• **DATA SHOWN**
● ● ● ●

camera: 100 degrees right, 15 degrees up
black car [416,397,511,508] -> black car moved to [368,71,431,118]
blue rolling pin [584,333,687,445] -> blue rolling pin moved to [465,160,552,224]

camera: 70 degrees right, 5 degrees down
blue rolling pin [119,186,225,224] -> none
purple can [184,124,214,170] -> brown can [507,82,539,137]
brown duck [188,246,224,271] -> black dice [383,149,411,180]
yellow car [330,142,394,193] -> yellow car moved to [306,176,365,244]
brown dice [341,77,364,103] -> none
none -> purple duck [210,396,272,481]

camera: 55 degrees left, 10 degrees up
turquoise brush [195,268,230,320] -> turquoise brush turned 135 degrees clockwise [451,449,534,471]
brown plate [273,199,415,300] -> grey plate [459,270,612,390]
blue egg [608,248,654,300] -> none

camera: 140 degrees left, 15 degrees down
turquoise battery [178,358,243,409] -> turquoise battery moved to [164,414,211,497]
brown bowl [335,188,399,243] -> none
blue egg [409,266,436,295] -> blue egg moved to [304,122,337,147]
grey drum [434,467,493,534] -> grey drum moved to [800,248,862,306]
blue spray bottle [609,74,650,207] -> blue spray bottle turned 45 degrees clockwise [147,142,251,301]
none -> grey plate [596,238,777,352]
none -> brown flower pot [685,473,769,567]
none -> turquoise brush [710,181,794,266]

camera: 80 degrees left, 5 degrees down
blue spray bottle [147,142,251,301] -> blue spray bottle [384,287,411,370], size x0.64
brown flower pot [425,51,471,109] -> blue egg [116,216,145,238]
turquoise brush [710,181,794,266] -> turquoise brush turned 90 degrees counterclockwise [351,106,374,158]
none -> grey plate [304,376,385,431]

● ● ● ●

• **REQUIRED ACTION**
The result should be every line that contains "moved", copied from the entries.

• **SOLUTION TO THE PROBLEM**
black car [416,397,511,508] -> black car moved to [368,71,431,118]
blue rolling pin [584,333,687,445] -> blue rolling pin moved to [465,160,552,224]
yellow car [330,142,394,193] -> yellow car moved to [306,176,365,244]
turquoise battery [178,358,243,409] -> turquoise battery moved to [164,414,211,497]
blue egg [409,266,436,295] -> blue egg moved to [304,122,337,147]
grey drum [434,467,493,534] -> grey drum moved to [800,248,862,306]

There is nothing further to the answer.